Dataset records below:
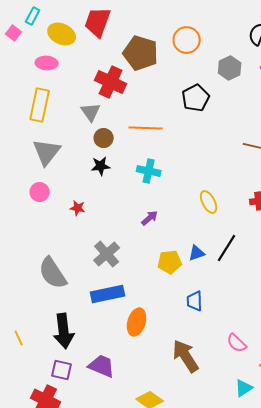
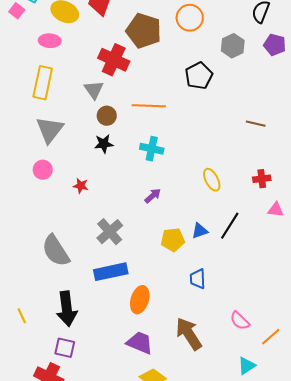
purple trapezoid: (102, 366) -> (140, 343), moved

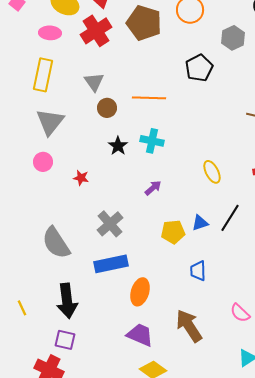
red cross: (114, 60) -> (96, 31), moved, turned 32
black star: (104, 144) -> (118, 146), moved, turned -30

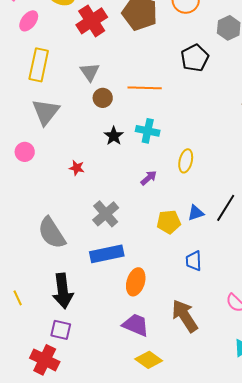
pink ellipse: (50, 33) -> (29, 21), moved, turned -55
pink circle: (43, 162) -> (25, 152), moved
yellow ellipse: (212, 172) -> (186, 161), moved, turned 40

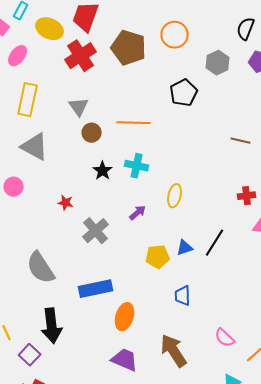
gray triangle: (46, 112) -> (35, 147), turned -40
gray cross: (106, 214) -> (96, 231), moved
purple square: (61, 330) -> (30, 355), moved, turned 30

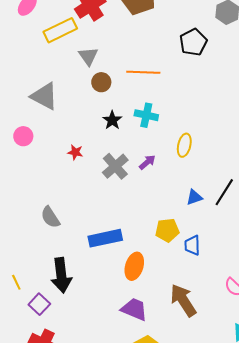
yellow rectangle: (28, 100) -> (60, 30), moved, turned 52
gray cross: (96, 231) -> (115, 166), moved
yellow pentagon: (158, 257) -> (167, 230), moved
gray semicircle: (41, 268) -> (50, 217), size x0.7

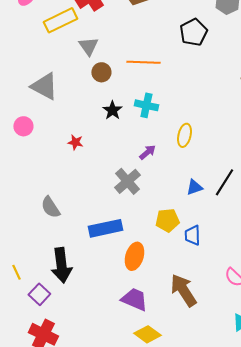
gray cross: (115, 166) -> (127, 181), moved

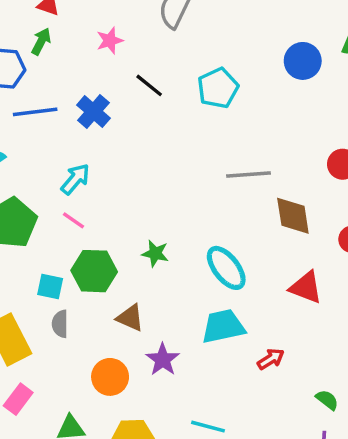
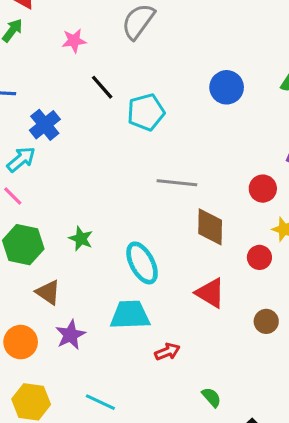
blue circle: (303, 61) -> (227, 87), moved
cyan pentagon: (218, 88) -> (146, 112), moved
blue cross: (93, 112) -> (45, 125), moved

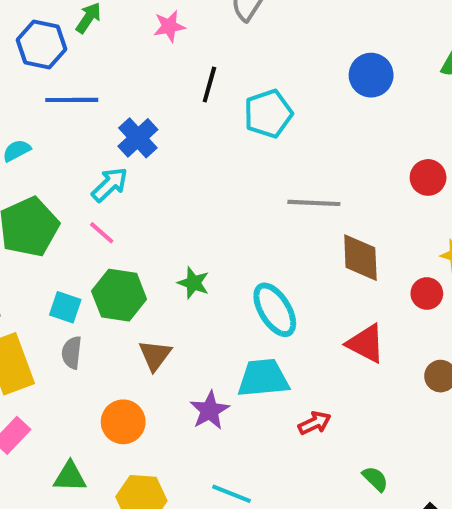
black line: (102, 87) -> (209, 85), turned 60
red circle: (263, 189) -> (428, 177), moved
brown triangle: (48, 292) -> (155, 355), turned 36
purple star: (70, 335) -> (210, 410), moved

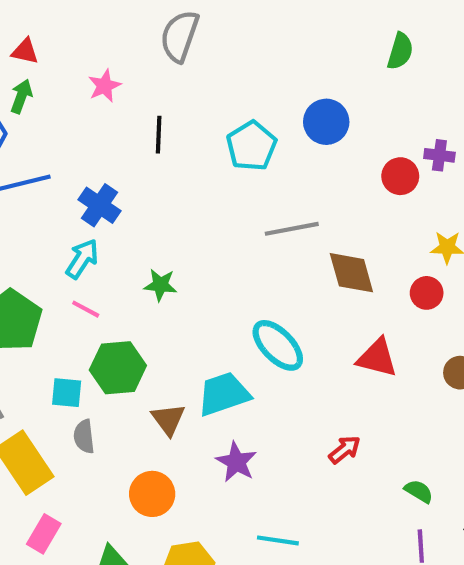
blue circle: (371, 75) -> (326, 122), moved
cyan pentagon: (268, 114) -> (251, 146), moved
green star: (193, 283) -> (160, 285), moved
cyan trapezoid: (263, 378) -> (224, 394), moved

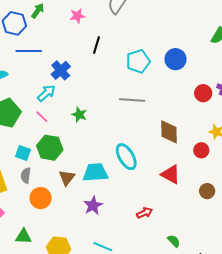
gray line: (292, 229) -> (132, 100), moved
orange circle: (152, 494) -> (41, 198), moved

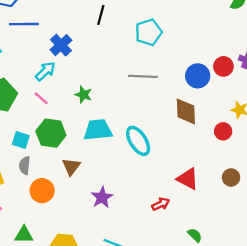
blue circle: (176, 59) -> (198, 76), moved
cyan trapezoid: (95, 173) -> (98, 130), moved
red triangle: (171, 174) -> (188, 179), moved

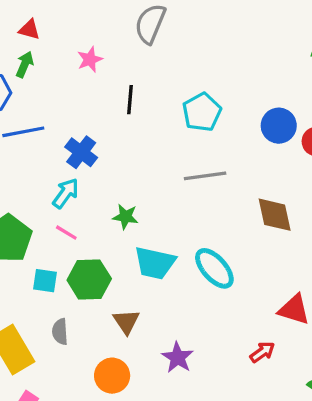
blue circle: (198, 76) -> (279, 126), moved
cyan trapezoid: (98, 130) -> (155, 263), turned -152
cyan square: (21, 140) -> (45, 281), moved
orange circle: (42, 191) -> (112, 376), moved

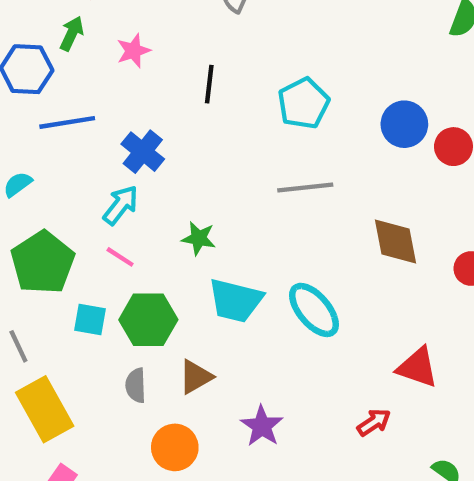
pink star: (90, 59) -> (133, 51), moved
brown triangle: (126, 322) -> (196, 377), turned 32
gray semicircle: (60, 332) -> (136, 385), moved

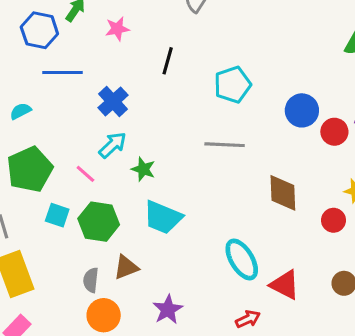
cyan arrow: (121, 205) -> (113, 145), moved
cyan ellipse: (314, 310) -> (242, 260), moved
gray semicircle: (136, 385) -> (91, 280), moved

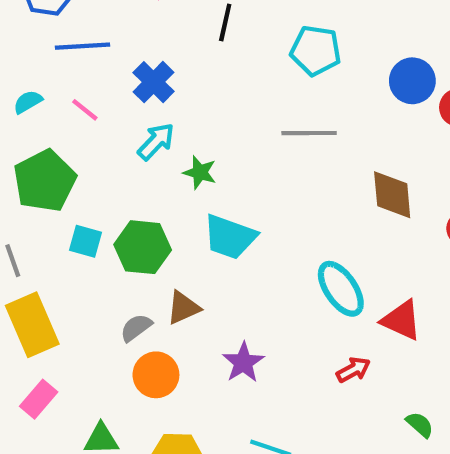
cyan pentagon: (232, 85) -> (316, 51), turned 30
pink line: (85, 174) -> (85, 110), moved
gray semicircle: (91, 280) -> (136, 328), turned 50

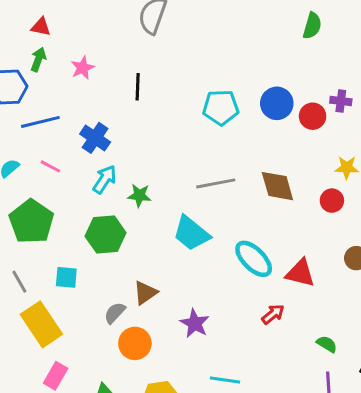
cyan pentagon: (316, 51) -> (221, 108), moved
gray line: (309, 133) -> (216, 183), moved
cyan trapezoid: (230, 237) -> (191, 233), moved, turned 30
cyan square: (85, 241) -> (66, 277), moved
green hexagon: (143, 247) -> (106, 234), moved

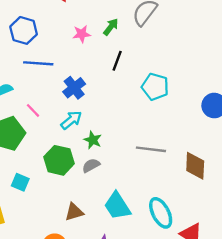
green arrow: (38, 59) -> (111, 27), moved
cyan pentagon: (221, 108) -> (155, 87), moved
pink line: (50, 166) -> (33, 110), moved
cyan trapezoid: (191, 233) -> (117, 206), moved
gray semicircle: (115, 313) -> (91, 165), moved

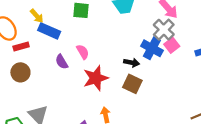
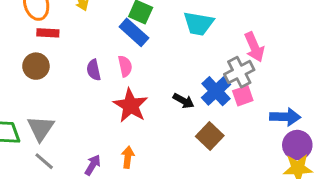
blue rectangle: (49, 31) -> (134, 32), moved
red star: (96, 78) -> (131, 105), turned 30
brown square: (132, 84) -> (210, 136), moved

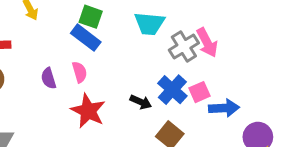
gray cross: (239, 72) -> (184, 46), moved
blue arrow: (285, 117) -> (224, 108), moved

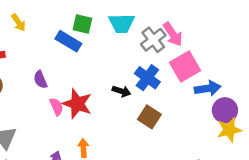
green square: (91, 17) -> (82, 24), moved
pink semicircle: (80, 72) -> (57, 107), moved
pink square: (200, 92) -> (185, 67), moved, size x1.6
blue arrow: (224, 108) -> (208, 88), moved

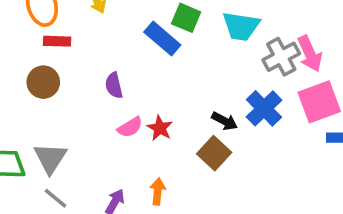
red star: (77, 104) -> (160, 128), size x0.6
pink semicircle: (57, 107) -> (130, 127), turned 72
brown square: (149, 117) -> (214, 153), moved

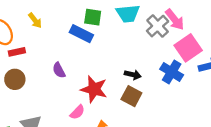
blue cross: (264, 108) -> (172, 72), moved
pink semicircle: (130, 127) -> (77, 112), moved
red star: (160, 128) -> (94, 89), size x1.6

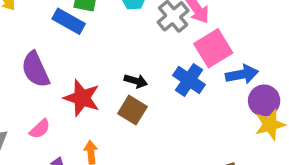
purple semicircle: (59, 70) -> (35, 70), size x1.6
pink semicircle: (77, 112) -> (40, 129), moved

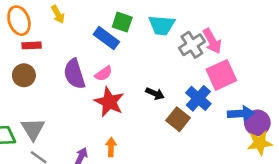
blue arrow: (242, 74) -> (241, 114), moved
brown square: (132, 110) -> (178, 119), moved
pink semicircle: (40, 129) -> (104, 74), moved

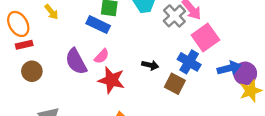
red rectangle: (32, 45) -> (24, 45), moved

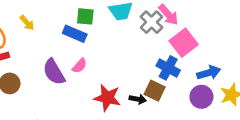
black arrow: (150, 65) -> (138, 99), moved
purple circle: (245, 73) -> (201, 97), moved
red star: (111, 80) -> (107, 98), moved

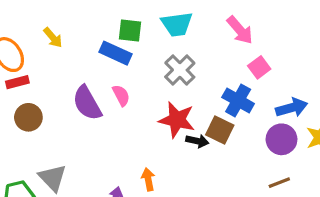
gray cross: (151, 22) -> (180, 70), moved
pink square: (184, 43) -> (259, 67), size x0.6
pink semicircle: (79, 66) -> (121, 95), turned -70
red star: (107, 98) -> (177, 120), moved

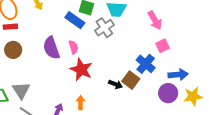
gray cross: (180, 70) -> (104, 28), moved
red star: (177, 120) -> (81, 69), moved

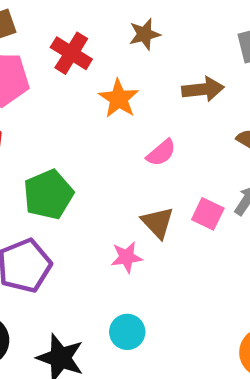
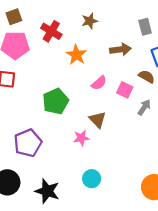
green pentagon: (48, 194) -> (56, 101), moved
pink square: (208, 214) -> (125, 90), moved
cyan circle: (127, 332) -> (92, 179), moved

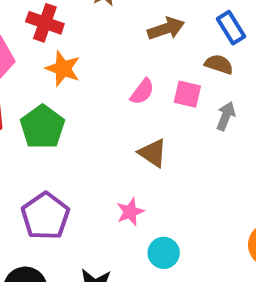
orange star: (76, 55) -> (63, 69), moved
green pentagon: (56, 101) -> (42, 127), moved
pink star: (81, 138) -> (130, 212), moved

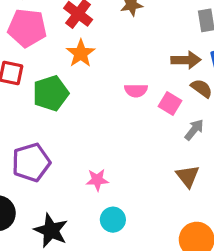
brown arrow: (166, 29) -> (186, 60), moved
pink semicircle: (142, 92) -> (136, 91), turned 35
brown triangle: (153, 153) -> (188, 176), moved

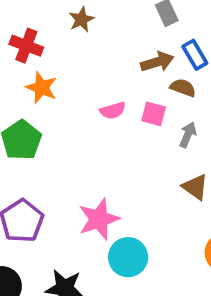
pink star: (97, 180) -> (99, 219), size x1.6
cyan circle: (113, 220) -> (128, 257), size x1.4

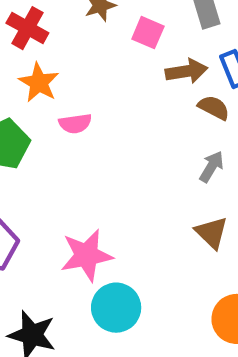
pink semicircle: (113, 111) -> (75, 124), moved
pink square: (154, 114) -> (148, 33), moved

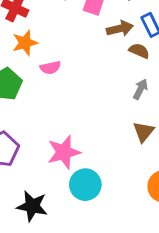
orange star: (39, 83) -> (25, 43), turned 30
brown triangle: (212, 233) -> (144, 132), turned 30

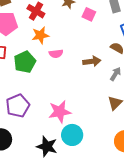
brown arrow: (120, 29) -> (92, 61), moved
black star: (32, 206) -> (47, 146), moved

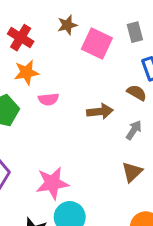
pink square: (89, 14) -> (97, 44), size x1.5

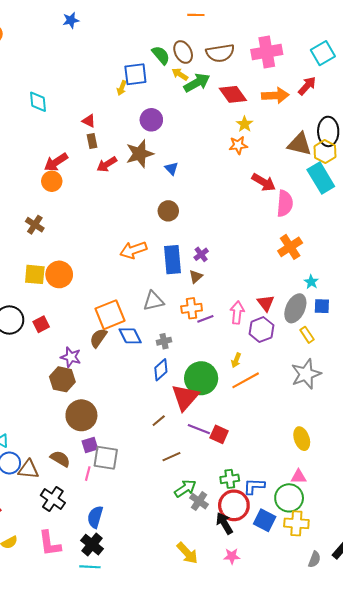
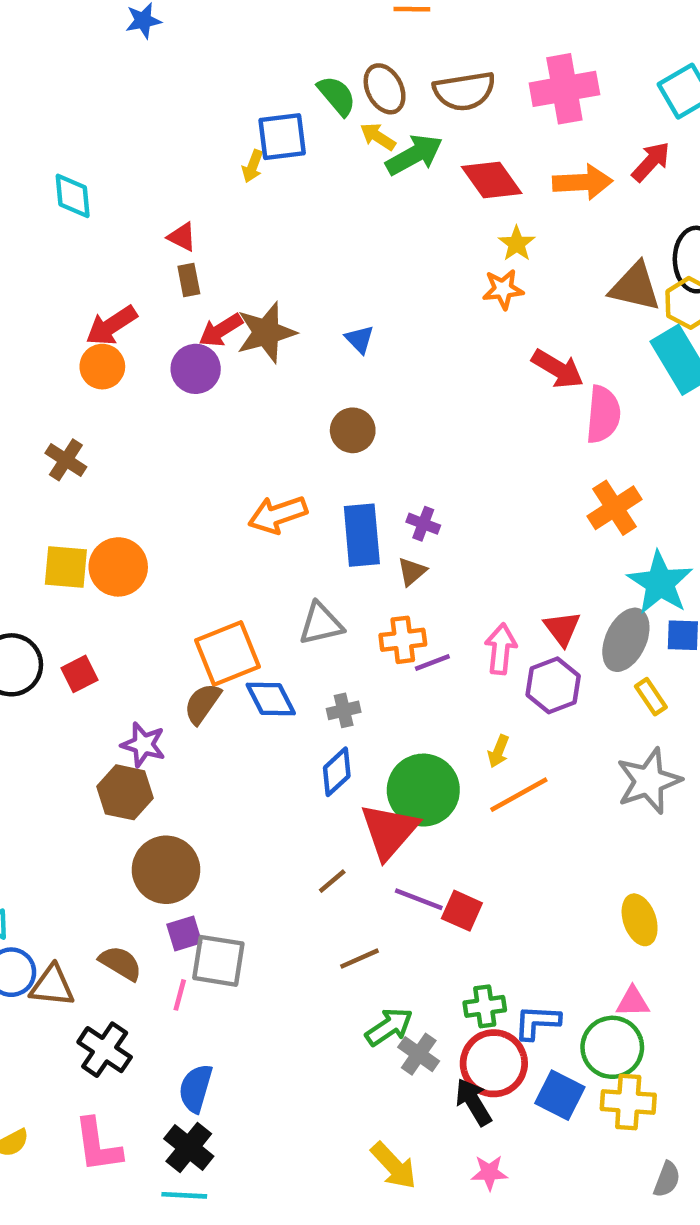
purple circle: (151, 120) -> (196, 369), moved
brown star: (140, 154) -> (266, 332), moved
purple cross: (201, 254) -> (423, 524), turned -32
cyan star: (311, 282) -> (660, 583), size x2.0

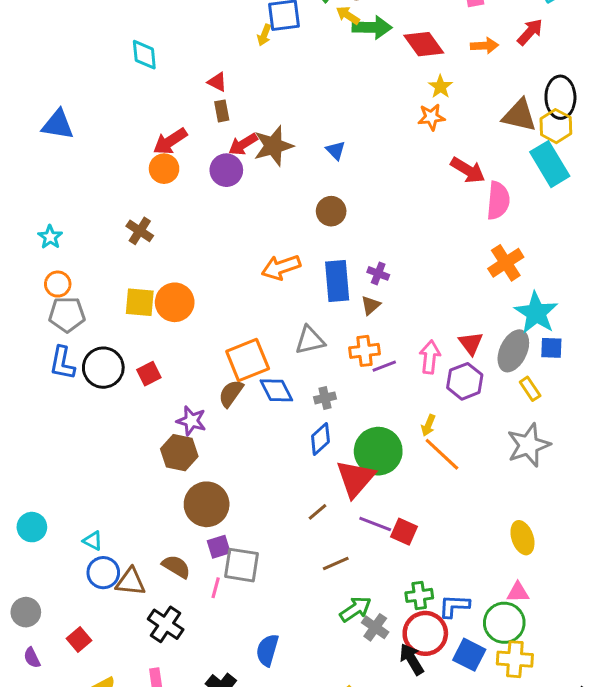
green arrow: (414, 155) -> (372, 27), turned 30
orange arrow: (583, 182) -> (485, 46), size x0.7
orange line: (519, 795) -> (442, 454), turned 72
blue semicircle: (196, 1088) -> (267, 650), moved

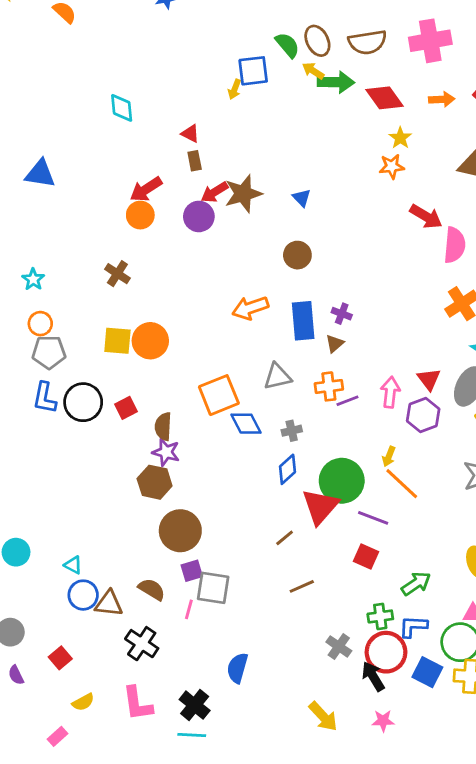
brown semicircle: (231, 393) -> (163, 426), moved, turned -32
purple line: (375, 524) -> (373, 518), moved
green arrow: (355, 609) -> (416, 584), moved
End of Dataset records.
Would you write out the data exactly, with no pictures in the copy?

purple trapezoid: (102, 366) -> (140, 343), moved

red cross: (114, 60) -> (96, 31), moved, turned 32
black star: (104, 144) -> (118, 146), moved, turned -30

pink ellipse: (50, 33) -> (29, 21), moved, turned -55
pink circle: (43, 162) -> (25, 152), moved
yellow ellipse: (212, 172) -> (186, 161), moved, turned 40

gray triangle: (46, 112) -> (35, 147), turned -40
gray cross: (106, 214) -> (96, 231), moved
purple square: (61, 330) -> (30, 355), moved, turned 30

yellow rectangle: (28, 100) -> (60, 30), moved, turned 52
gray cross: (96, 231) -> (115, 166), moved
yellow pentagon: (158, 257) -> (167, 230), moved
gray semicircle: (41, 268) -> (50, 217), size x0.7

gray cross: (115, 166) -> (127, 181), moved

blue circle: (303, 61) -> (227, 87), moved
cyan pentagon: (218, 88) -> (146, 112), moved
blue cross: (93, 112) -> (45, 125), moved

black line: (102, 87) -> (209, 85), turned 60
red circle: (263, 189) -> (428, 177), moved
brown triangle: (48, 292) -> (155, 355), turned 36
purple star: (70, 335) -> (210, 410), moved

blue circle: (371, 75) -> (326, 122), moved
cyan pentagon: (268, 114) -> (251, 146), moved
green star: (193, 283) -> (160, 285), moved
cyan trapezoid: (263, 378) -> (224, 394), moved

gray line: (292, 229) -> (132, 100), moved
orange circle: (152, 494) -> (41, 198), moved

blue circle: (176, 59) -> (198, 76), moved
cyan trapezoid: (95, 173) -> (98, 130), moved
red triangle: (171, 174) -> (188, 179), moved

blue circle: (198, 76) -> (279, 126), moved
cyan trapezoid: (98, 130) -> (155, 263), turned -152
cyan square: (21, 140) -> (45, 281), moved
orange circle: (42, 191) -> (112, 376), moved

pink star: (90, 59) -> (133, 51), moved
brown triangle: (126, 322) -> (196, 377), turned 32
gray semicircle: (60, 332) -> (136, 385), moved

cyan arrow: (121, 205) -> (113, 145), moved
cyan ellipse: (314, 310) -> (242, 260), moved
gray semicircle: (136, 385) -> (91, 280), moved

cyan pentagon: (232, 85) -> (316, 51), turned 30
pink line: (85, 174) -> (85, 110), moved
gray semicircle: (91, 280) -> (136, 328), turned 50

cyan pentagon: (316, 51) -> (221, 108), moved
gray line: (309, 133) -> (216, 183), moved
cyan trapezoid: (230, 237) -> (191, 233), moved, turned 30
cyan square: (85, 241) -> (66, 277), moved
green hexagon: (143, 247) -> (106, 234), moved

green arrow: (38, 59) -> (111, 27), moved
cyan pentagon: (221, 108) -> (155, 87), moved
pink line: (50, 166) -> (33, 110), moved
cyan trapezoid: (191, 233) -> (117, 206), moved
gray semicircle: (115, 313) -> (91, 165), moved

blue rectangle: (49, 31) -> (134, 32), moved
red star: (96, 78) -> (131, 105), turned 30
brown square: (132, 84) -> (210, 136), moved

gray cross: (239, 72) -> (184, 46), moved
blue arrow: (285, 117) -> (224, 108), moved

green square: (91, 17) -> (82, 24), moved
pink semicircle: (80, 72) -> (57, 107), moved
pink square: (200, 92) -> (185, 67), moved, size x1.6
blue arrow: (224, 108) -> (208, 88), moved

red star: (77, 104) -> (160, 128), size x0.6
pink semicircle: (57, 107) -> (130, 127), turned 72
brown square: (149, 117) -> (214, 153), moved

blue cross: (264, 108) -> (172, 72), moved
pink semicircle: (130, 127) -> (77, 112), moved
red star: (160, 128) -> (94, 89), size x1.6

purple semicircle: (59, 70) -> (35, 70), size x1.6
pink semicircle: (77, 112) -> (40, 129), moved

blue arrow: (242, 74) -> (241, 114), moved
brown square: (132, 110) -> (178, 119), moved
pink semicircle: (40, 129) -> (104, 74), moved

red rectangle: (32, 45) -> (24, 45), moved

black arrow: (150, 65) -> (138, 99), moved
purple circle: (245, 73) -> (201, 97), moved
red star: (111, 80) -> (107, 98), moved

gray cross: (151, 22) -> (180, 70), moved
pink square: (184, 43) -> (259, 67), size x0.6
pink semicircle: (79, 66) -> (121, 95), turned -70
red star: (107, 98) -> (177, 120), moved

gray cross: (180, 70) -> (104, 28), moved
red star: (177, 120) -> (81, 69), moved

green pentagon: (48, 194) -> (56, 101), moved
pink square: (208, 214) -> (125, 90), moved
cyan circle: (127, 332) -> (92, 179), moved

orange star: (76, 55) -> (63, 69), moved
green pentagon: (56, 101) -> (42, 127), moved
pink star: (81, 138) -> (130, 212), moved

brown arrow: (166, 29) -> (186, 60), moved
pink semicircle: (142, 92) -> (136, 91), turned 35
brown triangle: (153, 153) -> (188, 176), moved

pink star: (97, 180) -> (99, 219), size x1.6
cyan circle: (113, 220) -> (128, 257), size x1.4

pink semicircle: (113, 111) -> (75, 124), moved
pink square: (154, 114) -> (148, 33), moved

orange star: (39, 83) -> (25, 43), turned 30
brown triangle: (212, 233) -> (144, 132), turned 30

brown arrow: (120, 29) -> (92, 61), moved
black star: (32, 206) -> (47, 146), moved

pink square: (89, 14) -> (97, 44), size x1.5

purple circle: (151, 120) -> (196, 369), moved
brown star: (140, 154) -> (266, 332), moved
purple cross: (201, 254) -> (423, 524), turned -32
cyan star: (311, 282) -> (660, 583), size x2.0

green arrow: (414, 155) -> (372, 27), turned 30
orange arrow: (583, 182) -> (485, 46), size x0.7
orange line: (519, 795) -> (442, 454), turned 72
blue semicircle: (196, 1088) -> (267, 650), moved

brown semicircle: (231, 393) -> (163, 426), moved, turned -32
purple line: (375, 524) -> (373, 518), moved
green arrow: (355, 609) -> (416, 584), moved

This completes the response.